RECORDS ->
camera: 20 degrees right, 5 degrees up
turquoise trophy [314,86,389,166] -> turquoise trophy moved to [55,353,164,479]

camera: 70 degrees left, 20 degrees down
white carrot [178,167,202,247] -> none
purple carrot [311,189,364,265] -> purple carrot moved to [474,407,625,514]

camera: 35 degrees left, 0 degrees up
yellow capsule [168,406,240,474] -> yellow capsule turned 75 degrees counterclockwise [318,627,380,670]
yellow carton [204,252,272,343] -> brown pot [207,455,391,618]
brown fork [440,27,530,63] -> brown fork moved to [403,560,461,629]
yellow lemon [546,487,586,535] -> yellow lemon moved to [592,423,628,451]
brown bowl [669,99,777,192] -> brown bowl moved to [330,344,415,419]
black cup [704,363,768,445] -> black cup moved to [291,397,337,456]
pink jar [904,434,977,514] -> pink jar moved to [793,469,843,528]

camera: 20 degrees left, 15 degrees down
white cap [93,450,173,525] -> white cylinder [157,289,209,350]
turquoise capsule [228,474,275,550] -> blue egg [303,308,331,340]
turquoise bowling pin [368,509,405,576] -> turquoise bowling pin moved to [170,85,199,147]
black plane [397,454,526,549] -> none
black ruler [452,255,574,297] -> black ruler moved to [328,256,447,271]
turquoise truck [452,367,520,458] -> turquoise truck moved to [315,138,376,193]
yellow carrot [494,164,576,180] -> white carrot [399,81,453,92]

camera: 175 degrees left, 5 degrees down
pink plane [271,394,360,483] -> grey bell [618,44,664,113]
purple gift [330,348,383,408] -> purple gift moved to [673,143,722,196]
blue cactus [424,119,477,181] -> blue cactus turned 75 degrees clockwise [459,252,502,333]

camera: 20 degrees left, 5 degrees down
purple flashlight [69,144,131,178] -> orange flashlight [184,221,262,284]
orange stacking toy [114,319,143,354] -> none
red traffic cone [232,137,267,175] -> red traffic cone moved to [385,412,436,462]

WHAT THIS TASK INVOLVES -> Repeat, exactly as they stand above, the lines from the line with "pink jar [904,434,977,514]" to the line with "black plane [397,454,526,549] -> none", both lines included.

SOLVED PROBLEM ->
pink jar [904,434,977,514] -> pink jar moved to [793,469,843,528]

camera: 20 degrees left, 15 degrees down
white cap [93,450,173,525] -> white cylinder [157,289,209,350]
turquoise capsule [228,474,275,550] -> blue egg [303,308,331,340]
turquoise bowling pin [368,509,405,576] -> turquoise bowling pin moved to [170,85,199,147]
black plane [397,454,526,549] -> none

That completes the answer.